### Excerpted records
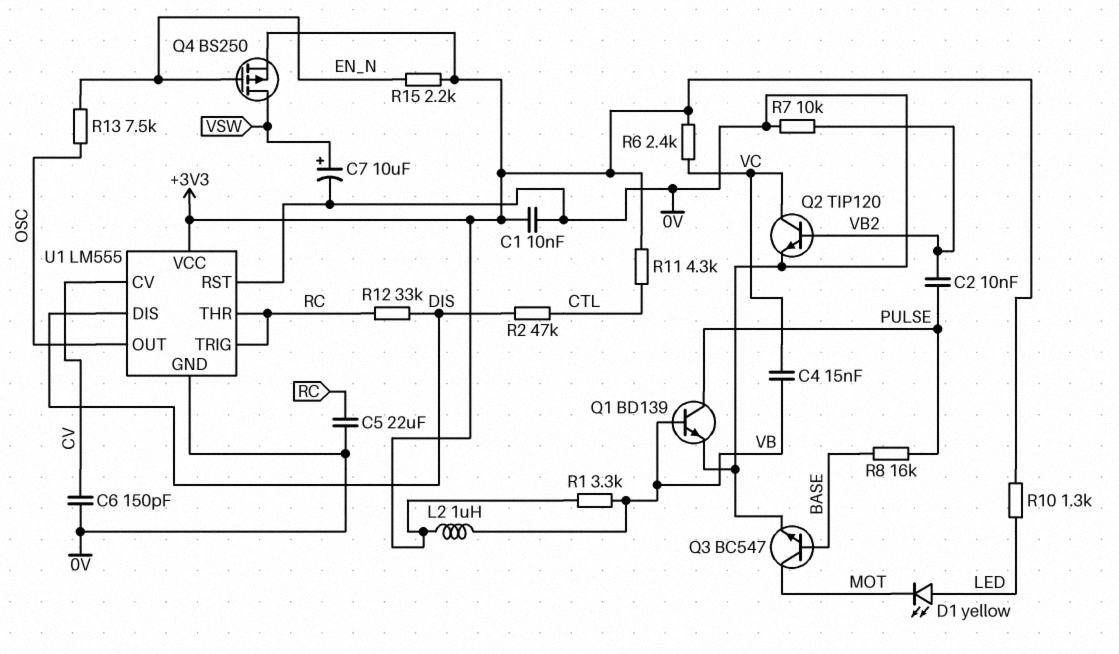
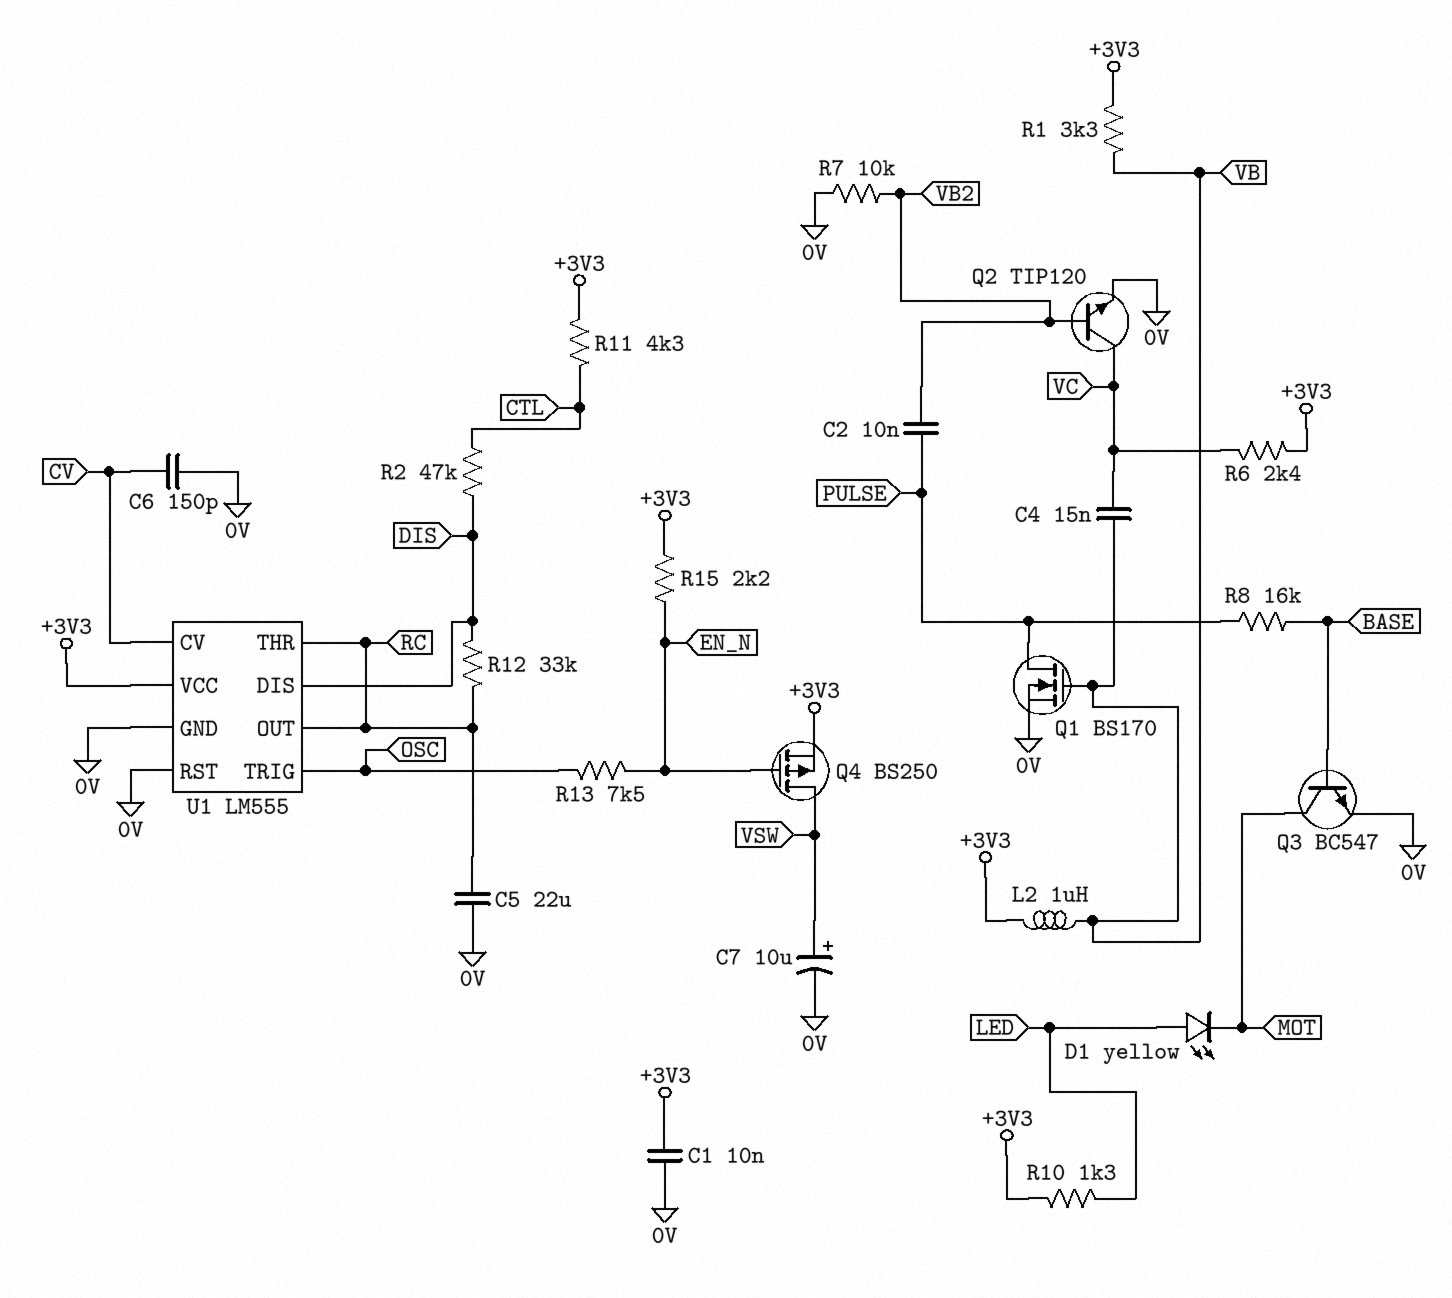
Q1: NPN BD139 (B VB, C PULSE, E 0V) -> NMOS BS170 (G VB, D PULSE, S 0V)
U1 pin OUT: OSC -> RC
U1 pin TRIG: RC -> OSC

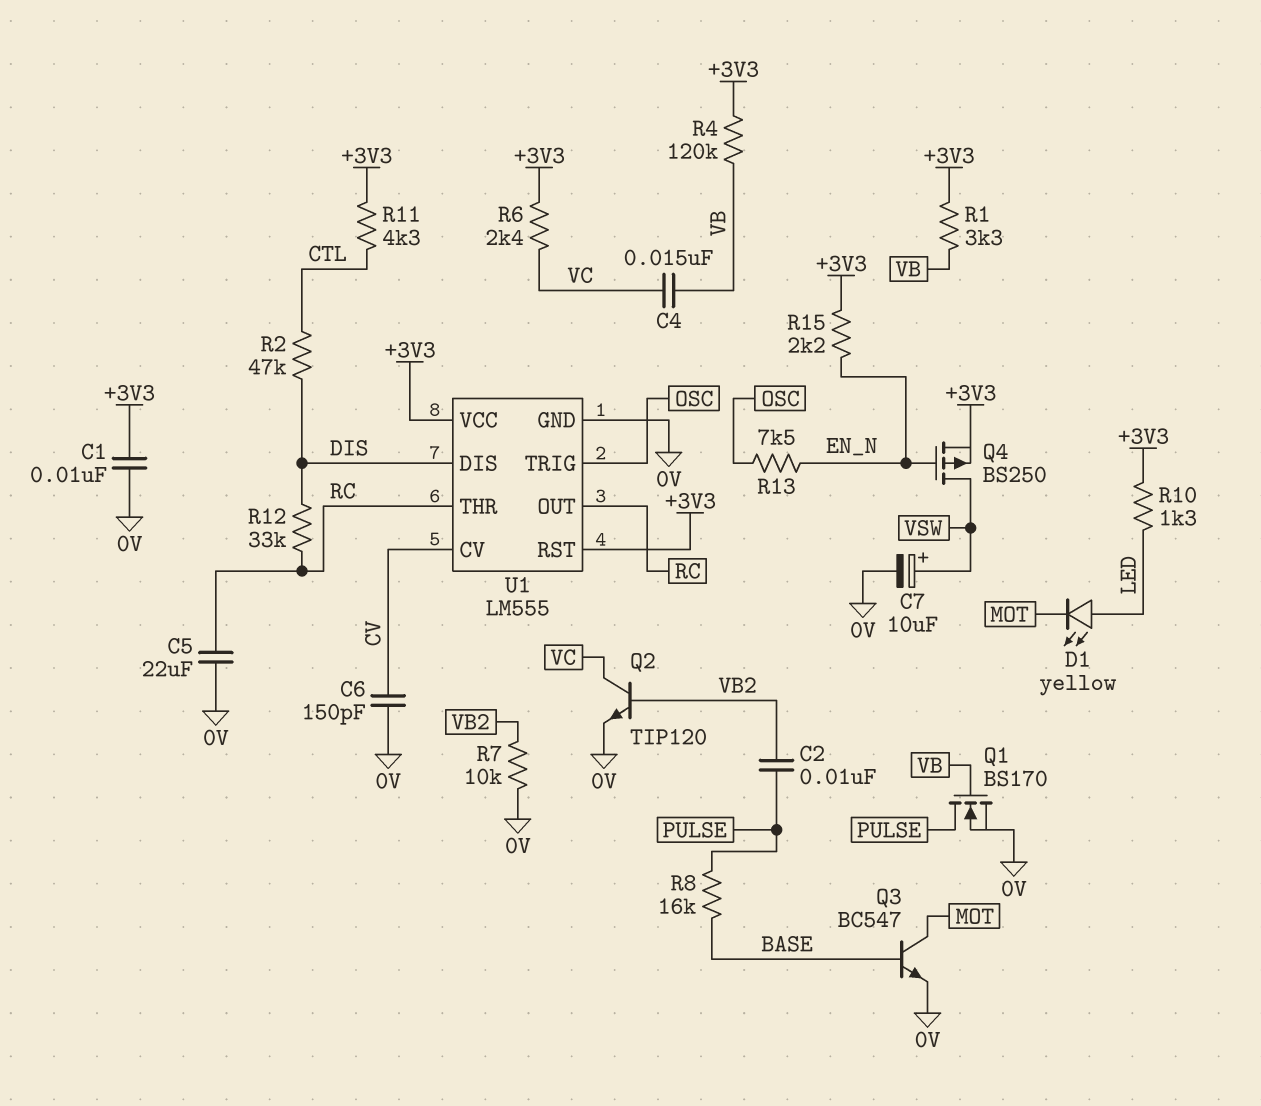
L2: 1uH (+3V3, VB) -> none
R4: none -> 120k (+3V3, VB)
U1 pin RST: 0V -> +3V3

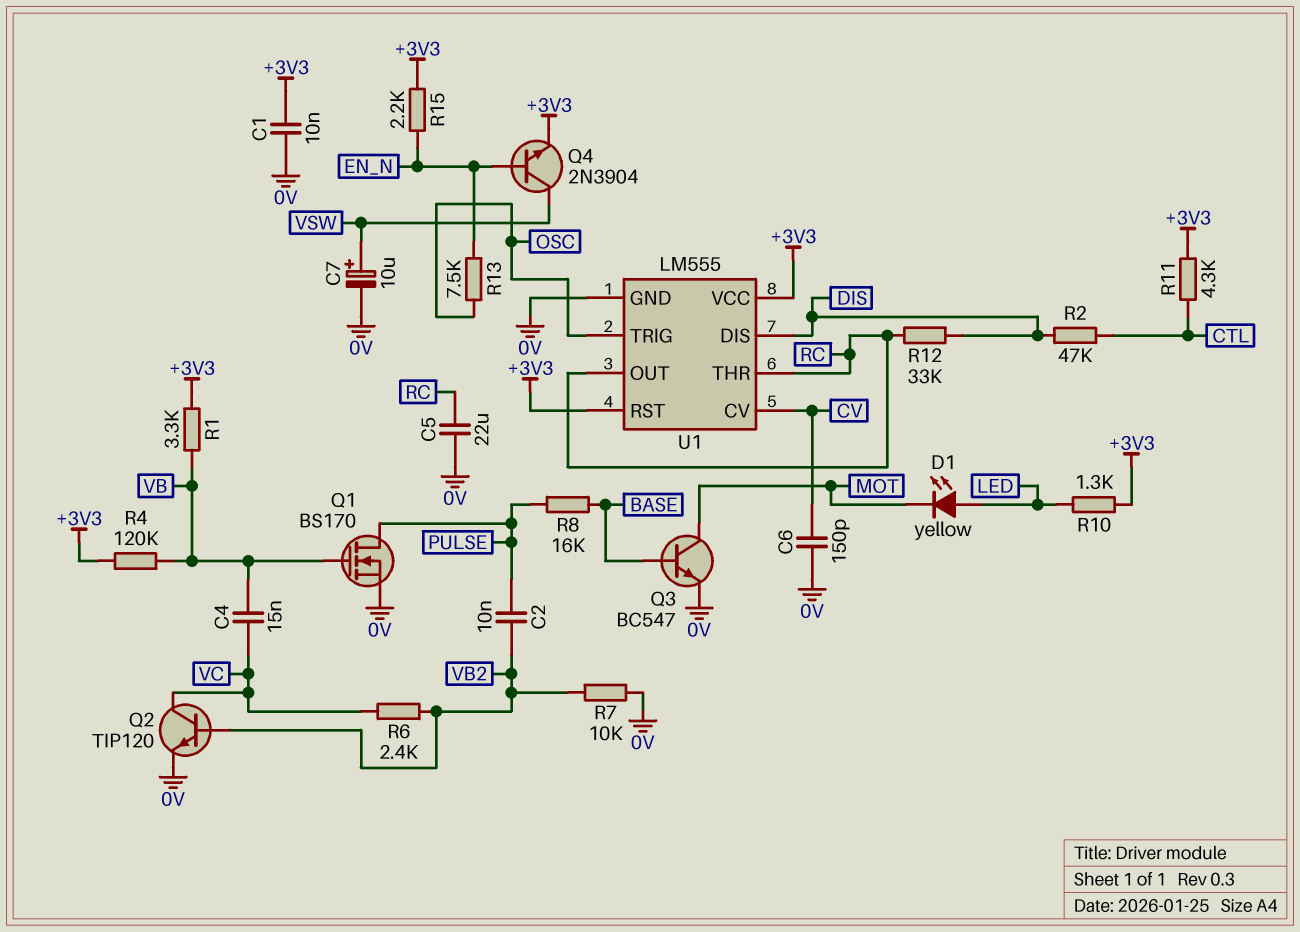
Q4: PMOS BS250 (G EN_N, D VSW, S +3V3) -> NPN 2N3904 (B EN_N, C VSW, E +3V3)
R6: 2.4k (+3V3, VC) -> 2.4k (VB2, VC)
######
## Work instructions
What you return must match the records line for line, with the pictures left out.

## Answer box
Q1: NPN BD139 (B VB, C PULSE, E 0V) -> NMOS BS170 (G VB, D PULSE, S 0V)
U1 pin OUT: OSC -> RC
U1 pin TRIG: RC -> OSC

L2: 1uH (+3V3, VB) -> none
R4: none -> 120k (+3V3, VB)
U1 pin RST: 0V -> +3V3

Q4: PMOS BS250 (G EN_N, D VSW, S +3V3) -> NPN 2N3904 (B EN_N, C VSW, E +3V3)
R6: 2.4k (+3V3, VC) -> 2.4k (VB2, VC)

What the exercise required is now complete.